[Version difference data]
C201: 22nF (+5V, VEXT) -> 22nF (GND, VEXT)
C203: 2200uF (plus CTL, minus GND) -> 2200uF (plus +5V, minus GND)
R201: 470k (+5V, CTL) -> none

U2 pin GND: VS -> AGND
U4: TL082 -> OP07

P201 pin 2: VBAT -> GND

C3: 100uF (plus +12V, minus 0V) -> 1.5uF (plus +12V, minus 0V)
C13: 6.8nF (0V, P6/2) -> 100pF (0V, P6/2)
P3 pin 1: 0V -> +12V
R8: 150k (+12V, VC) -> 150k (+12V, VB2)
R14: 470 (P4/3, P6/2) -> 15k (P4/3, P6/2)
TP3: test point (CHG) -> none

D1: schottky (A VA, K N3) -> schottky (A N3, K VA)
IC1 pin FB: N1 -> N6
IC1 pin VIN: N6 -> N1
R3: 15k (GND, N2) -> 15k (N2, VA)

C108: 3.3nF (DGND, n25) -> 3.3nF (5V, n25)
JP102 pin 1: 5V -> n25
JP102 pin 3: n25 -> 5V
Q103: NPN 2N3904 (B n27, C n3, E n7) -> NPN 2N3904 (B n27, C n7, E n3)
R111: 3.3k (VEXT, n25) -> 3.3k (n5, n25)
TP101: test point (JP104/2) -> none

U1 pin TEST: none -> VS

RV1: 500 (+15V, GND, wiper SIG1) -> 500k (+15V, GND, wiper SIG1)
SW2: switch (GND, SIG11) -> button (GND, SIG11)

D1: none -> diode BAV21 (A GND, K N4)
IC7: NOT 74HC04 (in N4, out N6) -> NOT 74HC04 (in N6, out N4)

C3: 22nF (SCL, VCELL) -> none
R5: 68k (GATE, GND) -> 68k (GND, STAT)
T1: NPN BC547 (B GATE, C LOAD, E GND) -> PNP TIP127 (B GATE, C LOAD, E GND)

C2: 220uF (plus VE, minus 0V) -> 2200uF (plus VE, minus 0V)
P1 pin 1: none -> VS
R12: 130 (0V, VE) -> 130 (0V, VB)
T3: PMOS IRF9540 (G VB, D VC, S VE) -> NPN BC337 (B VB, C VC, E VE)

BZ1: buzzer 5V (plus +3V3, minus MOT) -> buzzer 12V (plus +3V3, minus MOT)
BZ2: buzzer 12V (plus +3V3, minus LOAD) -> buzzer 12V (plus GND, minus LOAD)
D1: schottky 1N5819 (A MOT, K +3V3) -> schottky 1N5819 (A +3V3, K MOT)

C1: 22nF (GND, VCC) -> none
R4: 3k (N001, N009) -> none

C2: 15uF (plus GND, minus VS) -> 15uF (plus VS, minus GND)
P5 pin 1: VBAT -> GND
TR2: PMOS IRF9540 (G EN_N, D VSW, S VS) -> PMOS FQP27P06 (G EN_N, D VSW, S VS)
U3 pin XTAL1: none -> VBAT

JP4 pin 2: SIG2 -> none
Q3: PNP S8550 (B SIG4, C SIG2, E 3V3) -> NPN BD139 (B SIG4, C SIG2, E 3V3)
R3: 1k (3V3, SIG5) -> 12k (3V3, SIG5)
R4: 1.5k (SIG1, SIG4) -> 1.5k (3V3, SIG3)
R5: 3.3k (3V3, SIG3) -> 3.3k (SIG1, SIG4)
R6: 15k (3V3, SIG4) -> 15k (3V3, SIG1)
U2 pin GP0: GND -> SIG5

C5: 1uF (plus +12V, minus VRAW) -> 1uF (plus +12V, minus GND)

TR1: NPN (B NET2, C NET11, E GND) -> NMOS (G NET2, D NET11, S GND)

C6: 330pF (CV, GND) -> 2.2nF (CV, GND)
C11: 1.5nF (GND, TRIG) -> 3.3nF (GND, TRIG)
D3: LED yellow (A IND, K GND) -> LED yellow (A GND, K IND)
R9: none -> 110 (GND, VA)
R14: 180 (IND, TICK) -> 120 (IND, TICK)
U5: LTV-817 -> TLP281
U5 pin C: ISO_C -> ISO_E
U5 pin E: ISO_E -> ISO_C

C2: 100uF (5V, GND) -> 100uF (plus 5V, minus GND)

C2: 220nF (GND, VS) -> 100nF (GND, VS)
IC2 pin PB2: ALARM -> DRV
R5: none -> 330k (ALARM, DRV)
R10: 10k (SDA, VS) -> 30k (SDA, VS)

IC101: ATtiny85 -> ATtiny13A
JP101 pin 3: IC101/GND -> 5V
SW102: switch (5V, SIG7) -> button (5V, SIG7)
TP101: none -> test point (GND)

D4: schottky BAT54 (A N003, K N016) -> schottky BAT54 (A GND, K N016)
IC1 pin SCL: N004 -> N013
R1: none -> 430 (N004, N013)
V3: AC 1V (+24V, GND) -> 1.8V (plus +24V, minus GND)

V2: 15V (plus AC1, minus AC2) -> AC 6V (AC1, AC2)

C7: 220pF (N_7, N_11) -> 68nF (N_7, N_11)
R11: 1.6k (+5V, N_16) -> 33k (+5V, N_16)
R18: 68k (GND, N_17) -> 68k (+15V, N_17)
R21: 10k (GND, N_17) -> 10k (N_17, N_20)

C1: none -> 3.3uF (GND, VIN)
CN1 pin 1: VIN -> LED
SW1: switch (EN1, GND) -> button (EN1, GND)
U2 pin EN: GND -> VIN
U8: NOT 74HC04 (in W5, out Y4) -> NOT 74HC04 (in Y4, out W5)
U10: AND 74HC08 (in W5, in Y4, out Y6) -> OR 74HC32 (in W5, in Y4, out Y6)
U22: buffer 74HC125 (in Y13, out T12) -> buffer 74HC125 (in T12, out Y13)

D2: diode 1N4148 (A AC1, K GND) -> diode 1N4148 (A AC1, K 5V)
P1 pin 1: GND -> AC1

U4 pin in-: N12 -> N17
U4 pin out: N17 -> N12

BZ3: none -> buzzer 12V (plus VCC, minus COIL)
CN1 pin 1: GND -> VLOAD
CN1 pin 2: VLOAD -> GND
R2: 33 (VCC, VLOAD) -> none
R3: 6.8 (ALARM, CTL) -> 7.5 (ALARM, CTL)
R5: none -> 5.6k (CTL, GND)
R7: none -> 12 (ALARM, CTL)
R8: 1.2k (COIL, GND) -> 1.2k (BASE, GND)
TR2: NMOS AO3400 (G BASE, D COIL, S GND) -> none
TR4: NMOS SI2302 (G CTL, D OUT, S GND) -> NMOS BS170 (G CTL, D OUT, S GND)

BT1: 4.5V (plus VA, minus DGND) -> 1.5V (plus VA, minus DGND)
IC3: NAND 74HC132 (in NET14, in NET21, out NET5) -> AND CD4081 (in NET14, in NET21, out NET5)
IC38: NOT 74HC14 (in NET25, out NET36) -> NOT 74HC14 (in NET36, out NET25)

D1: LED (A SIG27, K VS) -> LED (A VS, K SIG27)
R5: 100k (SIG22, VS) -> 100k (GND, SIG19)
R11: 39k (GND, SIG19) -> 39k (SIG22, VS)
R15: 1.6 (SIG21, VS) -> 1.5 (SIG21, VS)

Required work >> What do the lines above say from the one containing "U22: buffer 74HC125" down to the one containing "BT1: 4.5V (plus"? Return them exactly, both end lines included, and only them.

Result of the task >>
U22: buffer 74HC125 (in Y13, out T12) -> buffer 74HC125 (in T12, out Y13)

D2: diode 1N4148 (A AC1, K GND) -> diode 1N4148 (A AC1, K 5V)
P1 pin 1: GND -> AC1

U4 pin in-: N12 -> N17
U4 pin out: N17 -> N12

BZ3: none -> buzzer 12V (plus VCC, minus COIL)
CN1 pin 1: GND -> VLOAD
CN1 pin 2: VLOAD -> GND
R2: 33 (VCC, VLOAD) -> none
R3: 6.8 (ALARM, CTL) -> 7.5 (ALARM, CTL)
R5: none -> 5.6k (CTL, GND)
R7: none -> 12 (ALARM, CTL)
R8: 1.2k (COIL, GND) -> 1.2k (BASE, GND)
TR2: NMOS AO3400 (G BASE, D COIL, S GND) -> none
TR4: NMOS SI2302 (G CTL, D OUT, S GND) -> NMOS BS170 (G CTL, D OUT, S GND)

BT1: 4.5V (plus VA, minus DGND) -> 1.5V (plus VA, minus DGND)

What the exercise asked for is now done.